- [What the task asks]
Two lines below mark the span: the one containing "D6: diode BAV21" and the one containing "S1: button (GND, n1) -> none". Set down both, plus every line between, exactly as they stand, and nothing else.

- [Exercise materials]

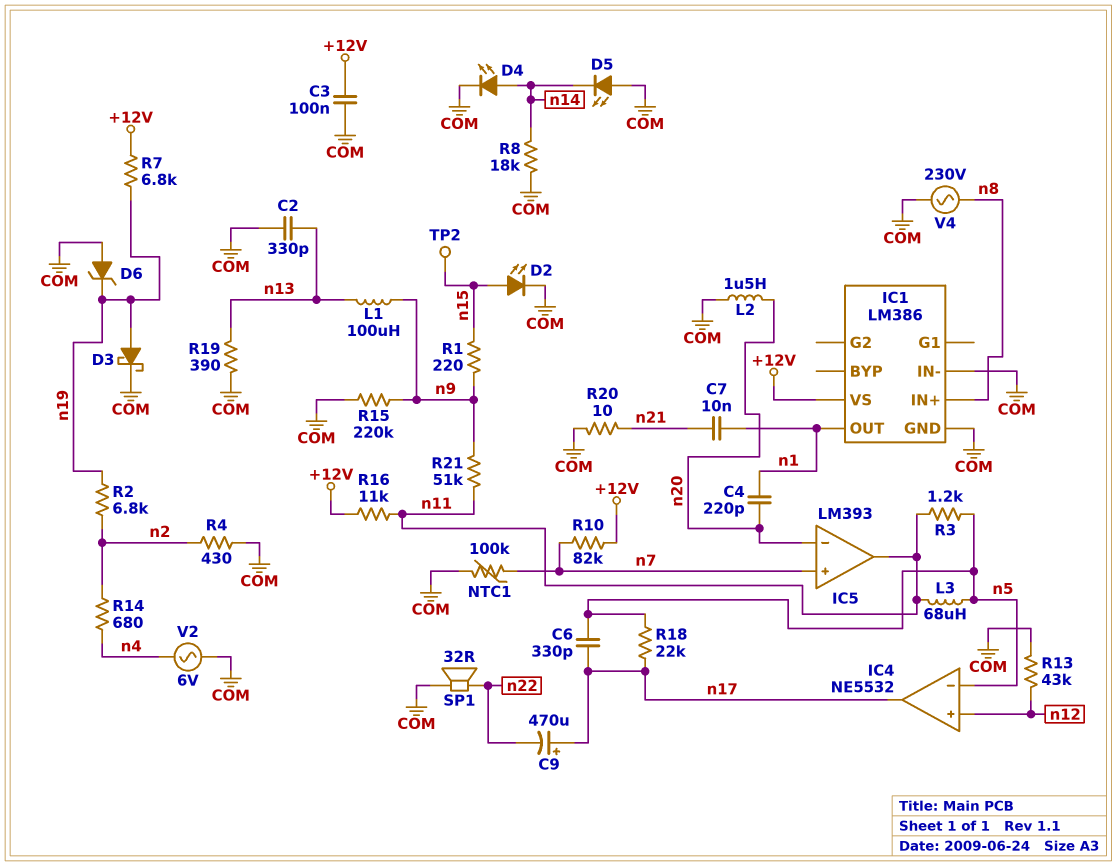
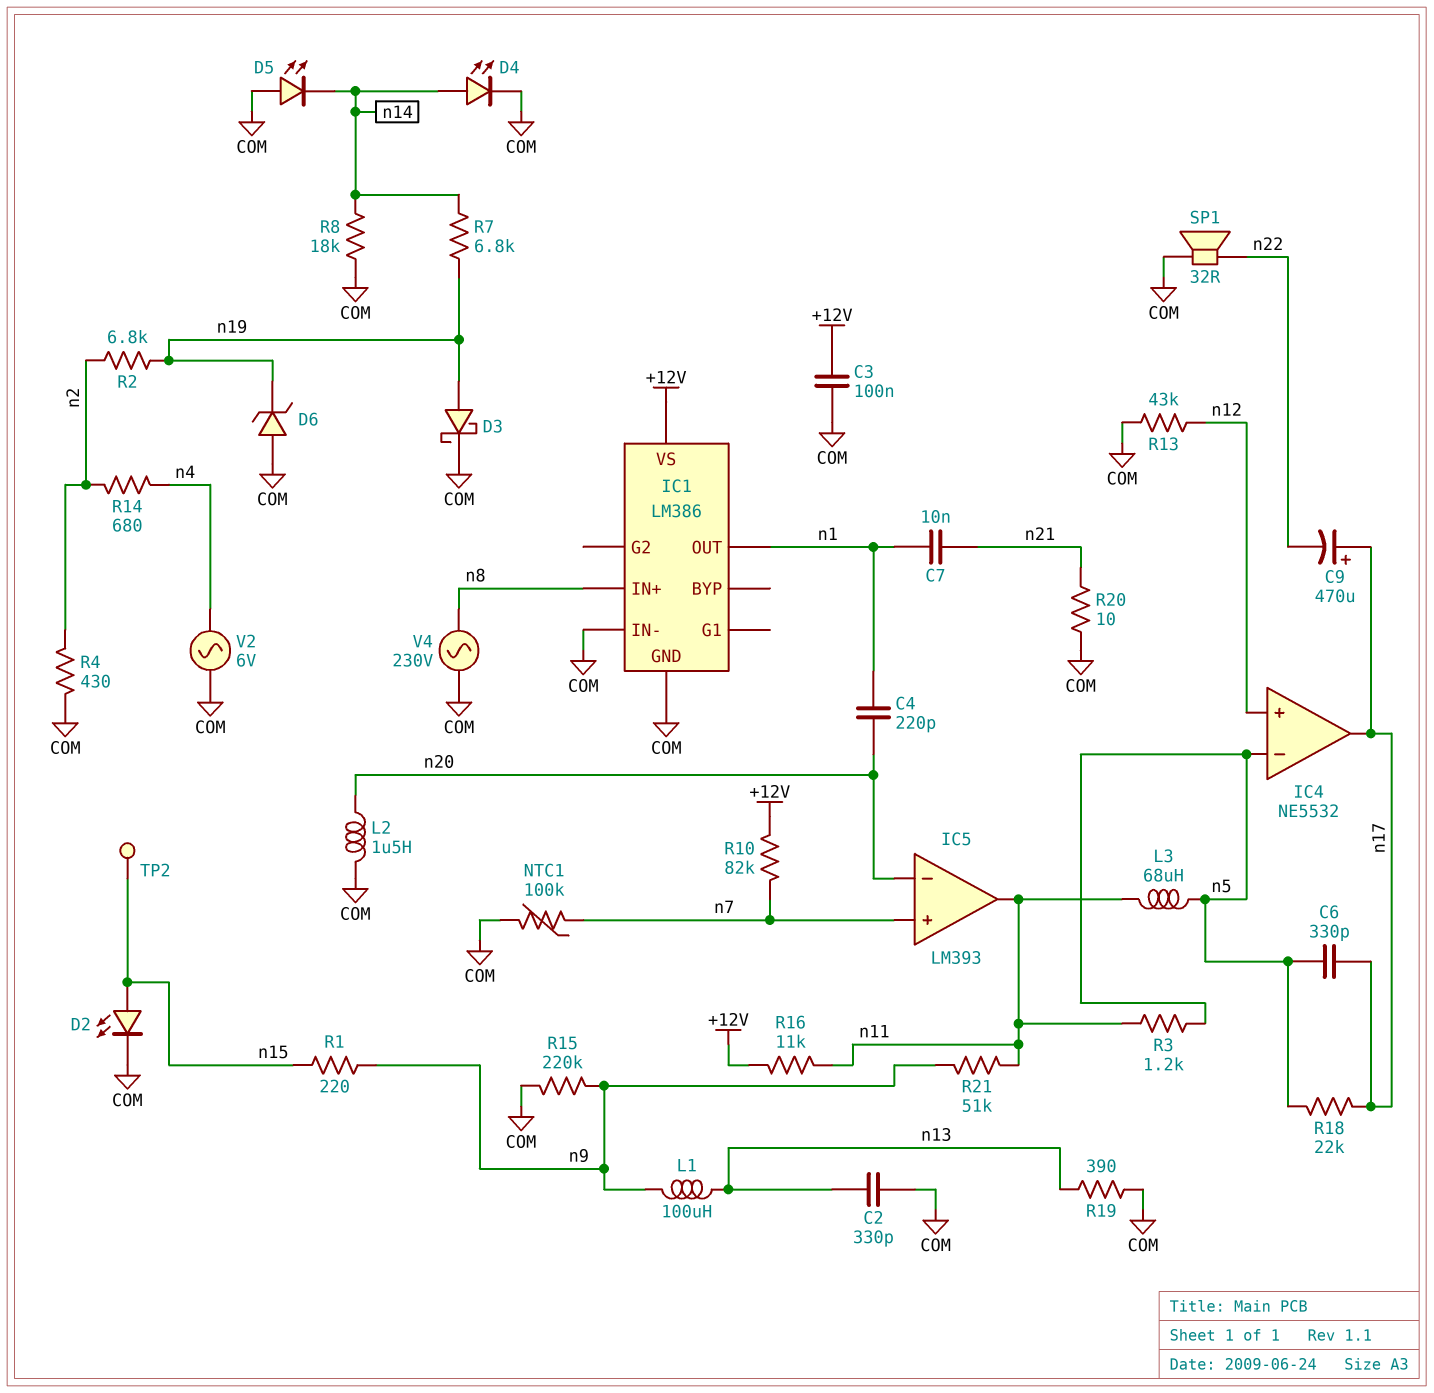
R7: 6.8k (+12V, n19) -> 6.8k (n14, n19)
==
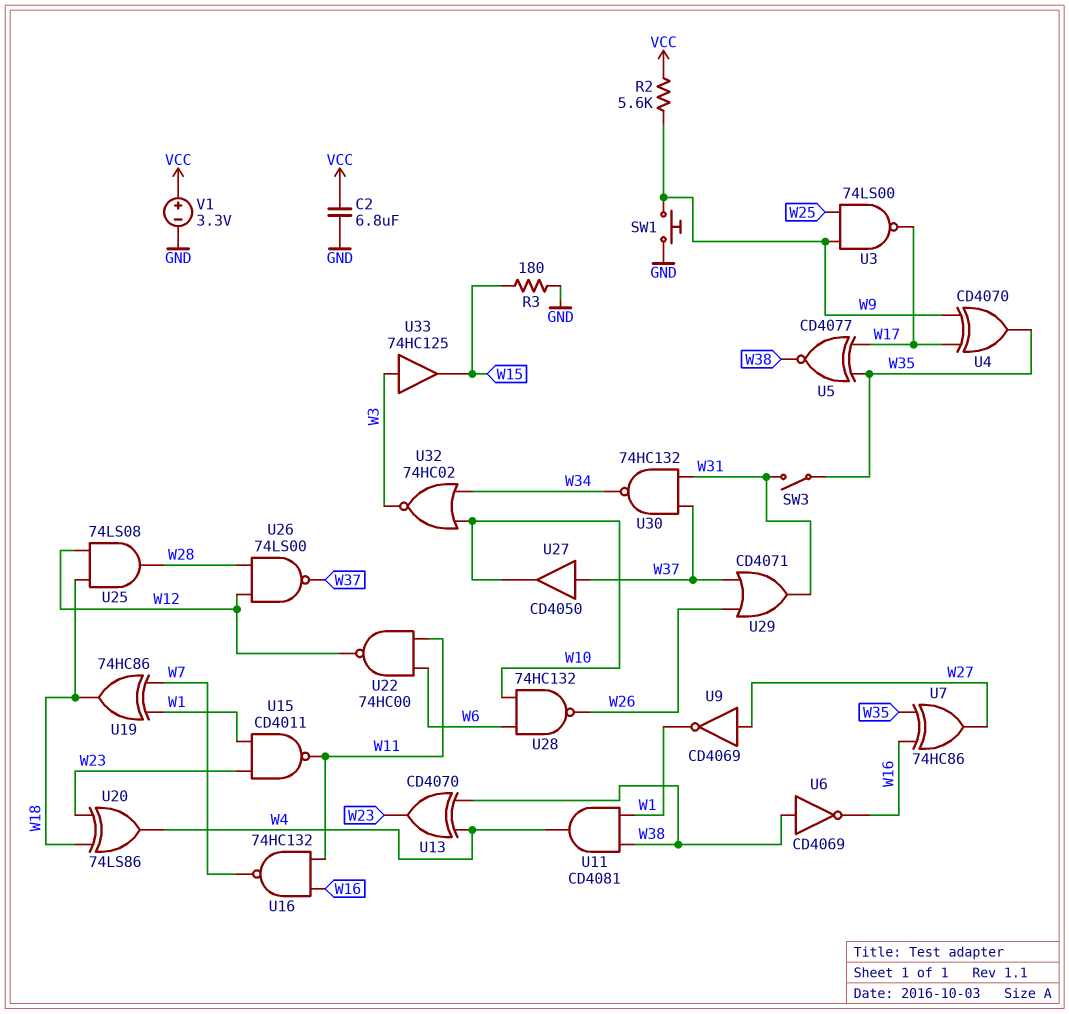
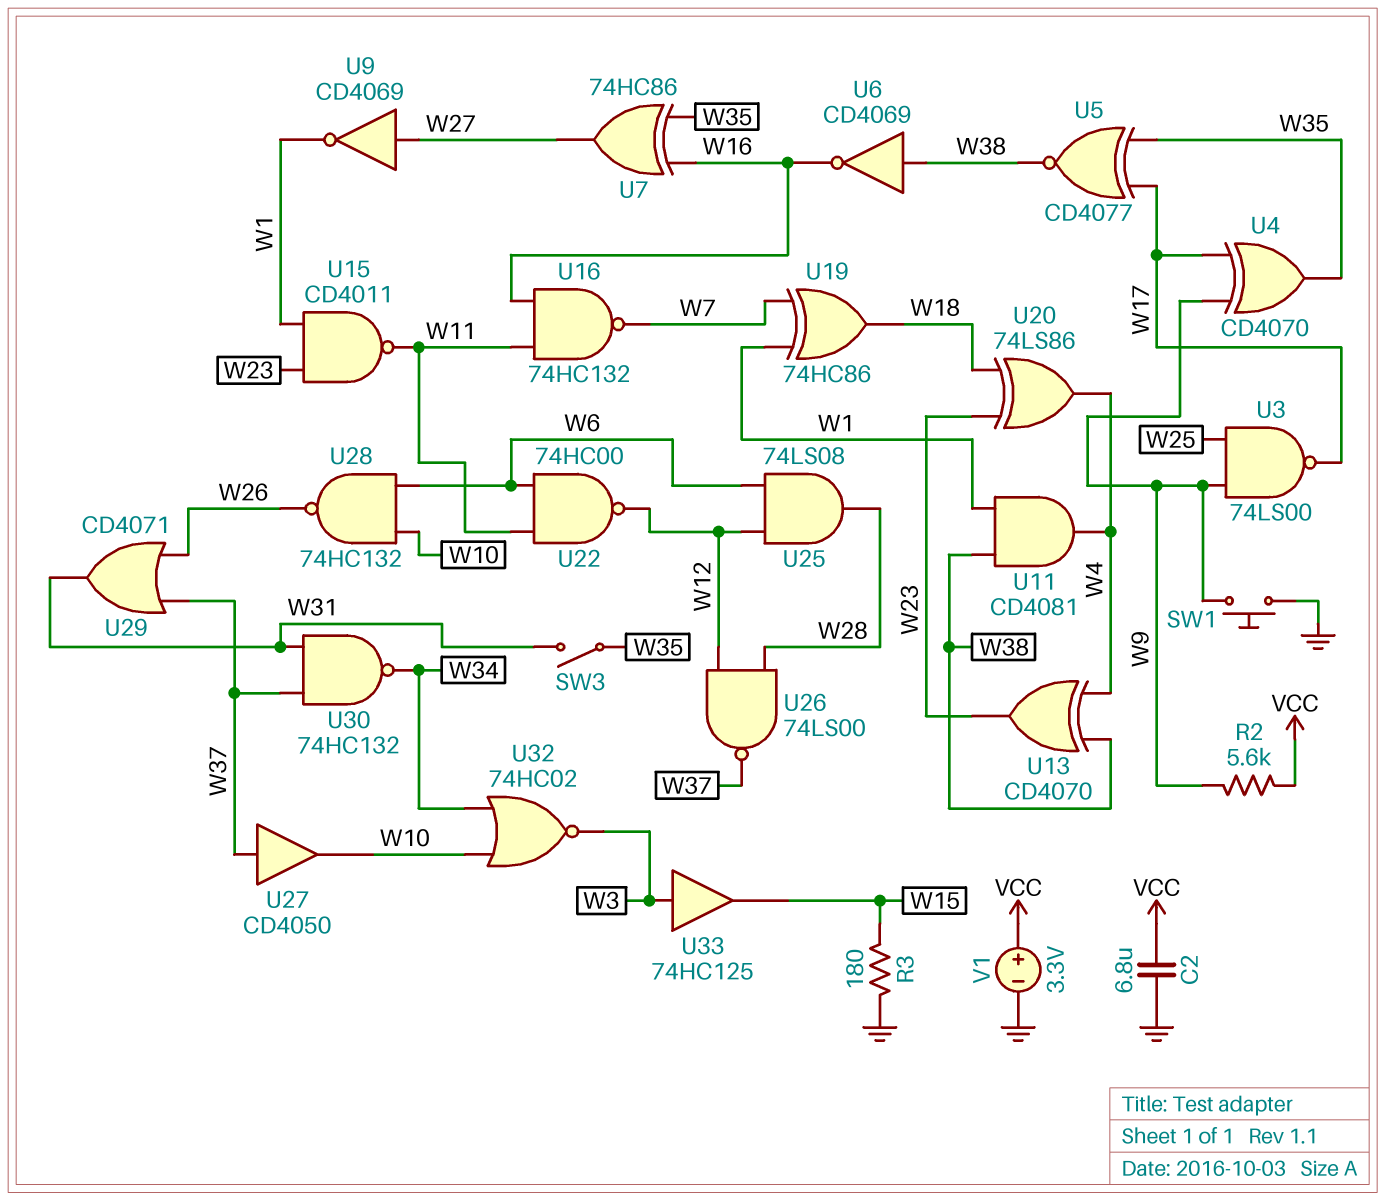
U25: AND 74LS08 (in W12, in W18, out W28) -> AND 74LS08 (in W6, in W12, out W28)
* * *
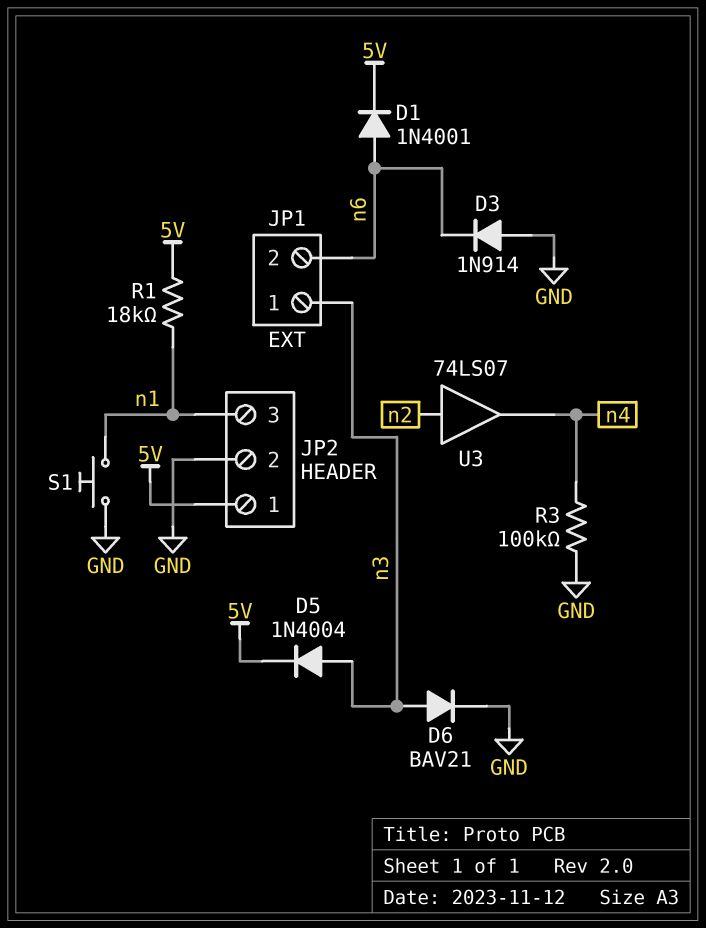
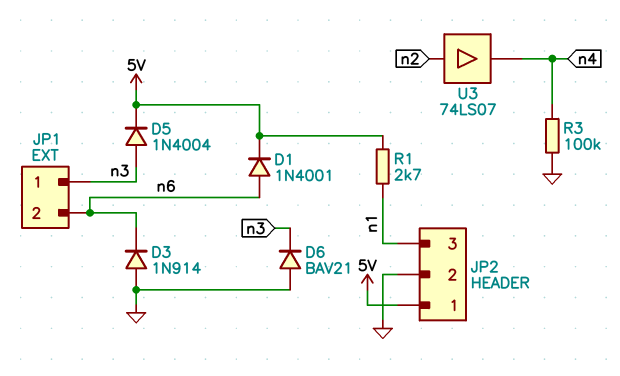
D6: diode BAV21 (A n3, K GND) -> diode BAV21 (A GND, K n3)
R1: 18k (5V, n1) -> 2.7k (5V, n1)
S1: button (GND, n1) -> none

- [Answer to the problem]
D6: diode BAV21 (A n3, K GND) -> diode BAV21 (A GND, K n3)
R1: 18k (5V, n1) -> 2.7k (5V, n1)
S1: button (GND, n1) -> none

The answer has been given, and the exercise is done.